** Opening Provided entries block **

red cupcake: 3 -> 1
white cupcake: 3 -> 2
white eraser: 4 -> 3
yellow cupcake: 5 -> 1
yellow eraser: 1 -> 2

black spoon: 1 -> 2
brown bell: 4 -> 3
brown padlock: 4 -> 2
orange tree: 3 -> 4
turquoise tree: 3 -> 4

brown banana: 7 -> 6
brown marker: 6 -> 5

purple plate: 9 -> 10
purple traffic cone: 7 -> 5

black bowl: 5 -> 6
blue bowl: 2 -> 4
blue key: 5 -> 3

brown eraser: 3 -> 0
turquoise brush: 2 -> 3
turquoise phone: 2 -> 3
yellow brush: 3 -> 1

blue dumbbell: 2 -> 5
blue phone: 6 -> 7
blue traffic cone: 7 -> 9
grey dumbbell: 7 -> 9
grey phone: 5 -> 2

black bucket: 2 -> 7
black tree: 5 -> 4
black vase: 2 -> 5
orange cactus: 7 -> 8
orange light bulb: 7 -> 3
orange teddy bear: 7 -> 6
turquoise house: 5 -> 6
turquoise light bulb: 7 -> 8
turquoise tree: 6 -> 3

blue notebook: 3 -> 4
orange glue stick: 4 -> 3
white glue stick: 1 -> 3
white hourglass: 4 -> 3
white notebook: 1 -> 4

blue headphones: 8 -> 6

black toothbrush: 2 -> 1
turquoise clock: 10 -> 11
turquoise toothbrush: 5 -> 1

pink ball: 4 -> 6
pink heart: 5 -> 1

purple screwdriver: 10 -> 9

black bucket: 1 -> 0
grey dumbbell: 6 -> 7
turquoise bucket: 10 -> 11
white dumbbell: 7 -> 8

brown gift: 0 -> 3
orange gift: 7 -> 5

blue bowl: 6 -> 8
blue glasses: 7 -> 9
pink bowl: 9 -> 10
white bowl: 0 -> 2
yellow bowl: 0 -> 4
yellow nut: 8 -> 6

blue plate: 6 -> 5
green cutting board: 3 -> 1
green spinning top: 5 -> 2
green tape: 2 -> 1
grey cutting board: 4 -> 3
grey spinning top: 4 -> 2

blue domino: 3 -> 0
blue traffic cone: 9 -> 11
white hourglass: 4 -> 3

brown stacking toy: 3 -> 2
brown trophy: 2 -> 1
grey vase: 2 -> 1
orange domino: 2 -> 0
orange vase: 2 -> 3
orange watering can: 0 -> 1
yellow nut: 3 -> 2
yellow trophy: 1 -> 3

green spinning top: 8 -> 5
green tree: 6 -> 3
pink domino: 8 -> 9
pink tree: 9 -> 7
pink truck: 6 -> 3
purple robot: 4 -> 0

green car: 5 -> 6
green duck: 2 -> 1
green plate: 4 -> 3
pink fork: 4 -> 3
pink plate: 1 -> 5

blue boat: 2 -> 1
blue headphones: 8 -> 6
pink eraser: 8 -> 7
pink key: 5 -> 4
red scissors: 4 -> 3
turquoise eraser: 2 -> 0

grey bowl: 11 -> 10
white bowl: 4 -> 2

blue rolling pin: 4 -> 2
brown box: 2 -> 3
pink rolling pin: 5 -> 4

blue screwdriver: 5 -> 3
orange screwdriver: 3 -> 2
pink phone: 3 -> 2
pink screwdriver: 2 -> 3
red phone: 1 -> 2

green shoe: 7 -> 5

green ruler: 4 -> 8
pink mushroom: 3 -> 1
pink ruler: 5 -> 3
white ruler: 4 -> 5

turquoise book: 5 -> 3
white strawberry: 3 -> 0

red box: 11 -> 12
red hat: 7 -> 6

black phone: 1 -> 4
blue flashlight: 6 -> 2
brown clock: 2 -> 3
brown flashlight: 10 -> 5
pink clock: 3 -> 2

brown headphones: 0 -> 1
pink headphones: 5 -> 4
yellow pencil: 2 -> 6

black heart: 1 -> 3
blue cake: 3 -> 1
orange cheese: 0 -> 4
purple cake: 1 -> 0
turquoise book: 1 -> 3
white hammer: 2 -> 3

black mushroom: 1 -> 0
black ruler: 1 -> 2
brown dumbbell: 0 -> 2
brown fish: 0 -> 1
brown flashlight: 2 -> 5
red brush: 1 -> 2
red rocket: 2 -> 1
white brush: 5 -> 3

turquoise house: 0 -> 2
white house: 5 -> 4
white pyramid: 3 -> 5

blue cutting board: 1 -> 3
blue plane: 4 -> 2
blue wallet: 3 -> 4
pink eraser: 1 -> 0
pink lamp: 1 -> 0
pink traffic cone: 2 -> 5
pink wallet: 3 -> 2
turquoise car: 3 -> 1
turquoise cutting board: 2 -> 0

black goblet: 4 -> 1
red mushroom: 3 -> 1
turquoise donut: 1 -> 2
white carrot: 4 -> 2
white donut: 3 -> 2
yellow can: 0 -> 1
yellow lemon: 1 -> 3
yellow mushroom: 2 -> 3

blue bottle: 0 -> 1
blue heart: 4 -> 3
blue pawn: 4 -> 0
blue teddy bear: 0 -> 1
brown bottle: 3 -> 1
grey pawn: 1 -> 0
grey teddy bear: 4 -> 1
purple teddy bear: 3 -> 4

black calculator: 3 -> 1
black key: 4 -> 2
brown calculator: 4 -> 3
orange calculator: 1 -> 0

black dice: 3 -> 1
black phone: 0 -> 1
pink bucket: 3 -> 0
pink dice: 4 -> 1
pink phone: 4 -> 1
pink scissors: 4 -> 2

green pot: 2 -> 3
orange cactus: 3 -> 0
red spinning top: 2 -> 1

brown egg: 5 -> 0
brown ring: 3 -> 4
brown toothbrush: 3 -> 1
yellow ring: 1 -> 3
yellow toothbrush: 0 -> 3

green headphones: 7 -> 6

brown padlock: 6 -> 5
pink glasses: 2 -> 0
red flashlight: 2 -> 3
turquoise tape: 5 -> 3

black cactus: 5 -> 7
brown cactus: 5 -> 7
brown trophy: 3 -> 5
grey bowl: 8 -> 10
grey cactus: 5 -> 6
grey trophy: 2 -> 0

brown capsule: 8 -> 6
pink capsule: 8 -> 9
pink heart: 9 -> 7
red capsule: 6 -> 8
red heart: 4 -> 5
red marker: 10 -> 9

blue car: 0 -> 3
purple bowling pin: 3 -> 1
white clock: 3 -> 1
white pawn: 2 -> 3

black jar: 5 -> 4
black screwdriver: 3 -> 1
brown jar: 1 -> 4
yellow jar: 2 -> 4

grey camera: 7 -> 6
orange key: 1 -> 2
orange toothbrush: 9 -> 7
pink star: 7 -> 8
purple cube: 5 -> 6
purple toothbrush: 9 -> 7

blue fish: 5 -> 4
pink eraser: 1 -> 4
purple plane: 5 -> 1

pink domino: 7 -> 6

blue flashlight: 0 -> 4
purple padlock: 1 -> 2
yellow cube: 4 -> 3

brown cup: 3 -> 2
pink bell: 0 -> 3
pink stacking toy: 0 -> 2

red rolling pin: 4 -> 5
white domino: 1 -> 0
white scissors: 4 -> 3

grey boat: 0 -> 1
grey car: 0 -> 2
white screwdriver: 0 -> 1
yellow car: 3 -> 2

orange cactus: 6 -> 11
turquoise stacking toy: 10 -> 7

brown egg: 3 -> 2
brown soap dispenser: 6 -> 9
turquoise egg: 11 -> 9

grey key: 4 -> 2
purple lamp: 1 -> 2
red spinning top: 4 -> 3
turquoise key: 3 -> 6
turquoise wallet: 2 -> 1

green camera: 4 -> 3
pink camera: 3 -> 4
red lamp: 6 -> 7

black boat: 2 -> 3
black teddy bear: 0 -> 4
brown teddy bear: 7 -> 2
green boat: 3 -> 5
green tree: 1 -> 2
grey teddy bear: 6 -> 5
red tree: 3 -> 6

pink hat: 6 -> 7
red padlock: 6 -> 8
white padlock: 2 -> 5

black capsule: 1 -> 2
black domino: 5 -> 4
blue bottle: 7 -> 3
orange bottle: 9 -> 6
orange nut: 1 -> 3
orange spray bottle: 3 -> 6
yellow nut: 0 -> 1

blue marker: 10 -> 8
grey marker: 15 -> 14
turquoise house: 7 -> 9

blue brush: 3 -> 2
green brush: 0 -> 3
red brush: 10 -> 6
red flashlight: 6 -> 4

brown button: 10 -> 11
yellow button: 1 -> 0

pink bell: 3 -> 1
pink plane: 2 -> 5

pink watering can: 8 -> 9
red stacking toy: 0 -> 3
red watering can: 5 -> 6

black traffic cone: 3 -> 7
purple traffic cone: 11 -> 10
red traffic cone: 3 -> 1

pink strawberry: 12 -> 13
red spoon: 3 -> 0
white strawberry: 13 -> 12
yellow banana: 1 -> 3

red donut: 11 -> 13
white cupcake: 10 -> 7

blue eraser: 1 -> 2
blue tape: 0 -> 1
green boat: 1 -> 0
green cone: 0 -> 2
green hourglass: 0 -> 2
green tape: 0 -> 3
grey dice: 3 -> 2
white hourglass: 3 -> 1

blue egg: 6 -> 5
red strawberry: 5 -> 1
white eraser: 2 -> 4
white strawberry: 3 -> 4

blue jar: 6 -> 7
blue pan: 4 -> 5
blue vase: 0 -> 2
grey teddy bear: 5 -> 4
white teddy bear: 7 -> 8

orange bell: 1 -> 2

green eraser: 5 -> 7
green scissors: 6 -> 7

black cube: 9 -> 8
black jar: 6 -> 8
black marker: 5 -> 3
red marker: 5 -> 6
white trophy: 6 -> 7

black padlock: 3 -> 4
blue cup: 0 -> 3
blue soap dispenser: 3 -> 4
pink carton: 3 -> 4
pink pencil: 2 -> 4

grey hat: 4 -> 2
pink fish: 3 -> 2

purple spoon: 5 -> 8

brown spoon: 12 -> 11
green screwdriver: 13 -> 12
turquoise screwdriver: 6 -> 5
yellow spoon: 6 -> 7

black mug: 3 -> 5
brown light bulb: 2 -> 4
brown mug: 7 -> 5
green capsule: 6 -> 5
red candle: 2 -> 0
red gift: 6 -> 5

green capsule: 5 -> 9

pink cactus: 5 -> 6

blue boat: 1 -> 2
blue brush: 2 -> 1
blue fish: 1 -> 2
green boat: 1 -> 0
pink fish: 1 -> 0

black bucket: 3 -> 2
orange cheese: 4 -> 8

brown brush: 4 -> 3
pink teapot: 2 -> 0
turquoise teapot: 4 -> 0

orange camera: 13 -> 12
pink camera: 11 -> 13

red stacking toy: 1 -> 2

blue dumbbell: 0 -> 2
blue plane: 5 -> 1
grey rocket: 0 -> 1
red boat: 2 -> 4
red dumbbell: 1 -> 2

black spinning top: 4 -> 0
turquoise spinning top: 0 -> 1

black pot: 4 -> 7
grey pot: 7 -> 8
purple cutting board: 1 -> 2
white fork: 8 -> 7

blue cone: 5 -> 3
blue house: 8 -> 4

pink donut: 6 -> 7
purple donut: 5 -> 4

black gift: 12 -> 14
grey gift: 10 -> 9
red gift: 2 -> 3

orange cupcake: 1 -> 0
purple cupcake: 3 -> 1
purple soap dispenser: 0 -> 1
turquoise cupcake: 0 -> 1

** Closing Provided entries block **

Brief
Among the records above, only the lines between the line holding "brown headphones: 0 -> 1" and the line holding "brown toothbrush: 3 -> 1", inclusive, are to be output, exactly as written.

Solution to this exercise
brown headphones: 0 -> 1
pink headphones: 5 -> 4
yellow pencil: 2 -> 6

black heart: 1 -> 3
blue cake: 3 -> 1
orange cheese: 0 -> 4
purple cake: 1 -> 0
turquoise book: 1 -> 3
white hammer: 2 -> 3

black mushroom: 1 -> 0
black ruler: 1 -> 2
brown dumbbell: 0 -> 2
brown fish: 0 -> 1
brown flashlight: 2 -> 5
red brush: 1 -> 2
red rocket: 2 -> 1
white brush: 5 -> 3

turquoise house: 0 -> 2
white house: 5 -> 4
white pyramid: 3 -> 5

blue cutting board: 1 -> 3
blue plane: 4 -> 2
blue wallet: 3 -> 4
pink eraser: 1 -> 0
pink lamp: 1 -> 0
pink traffic cone: 2 -> 5
pink wallet: 3 -> 2
turquoise car: 3 -> 1
turquoise cutting board: 2 -> 0

black goblet: 4 -> 1
red mushroom: 3 -> 1
turquoise donut: 1 -> 2
white carrot: 4 -> 2
white donut: 3 -> 2
yellow can: 0 -> 1
yellow lemon: 1 -> 3
yellow mushroom: 2 -> 3

blue bottle: 0 -> 1
blue heart: 4 -> 3
blue pawn: 4 -> 0
blue teddy bear: 0 -> 1
brown bottle: 3 -> 1
grey pawn: 1 -> 0
grey teddy bear: 4 -> 1
purple teddy bear: 3 -> 4

black calculator: 3 -> 1
black key: 4 -> 2
brown calculator: 4 -> 3
orange calculator: 1 -> 0

black dice: 3 -> 1
black phone: 0 -> 1
pink bucket: 3 -> 0
pink dice: 4 -> 1
pink phone: 4 -> 1
pink scissors: 4 -> 2

green pot: 2 -> 3
orange cactus: 3 -> 0
red spinning top: 2 -> 1

brown egg: 5 -> 0
brown ring: 3 -> 4
brown toothbrush: 3 -> 1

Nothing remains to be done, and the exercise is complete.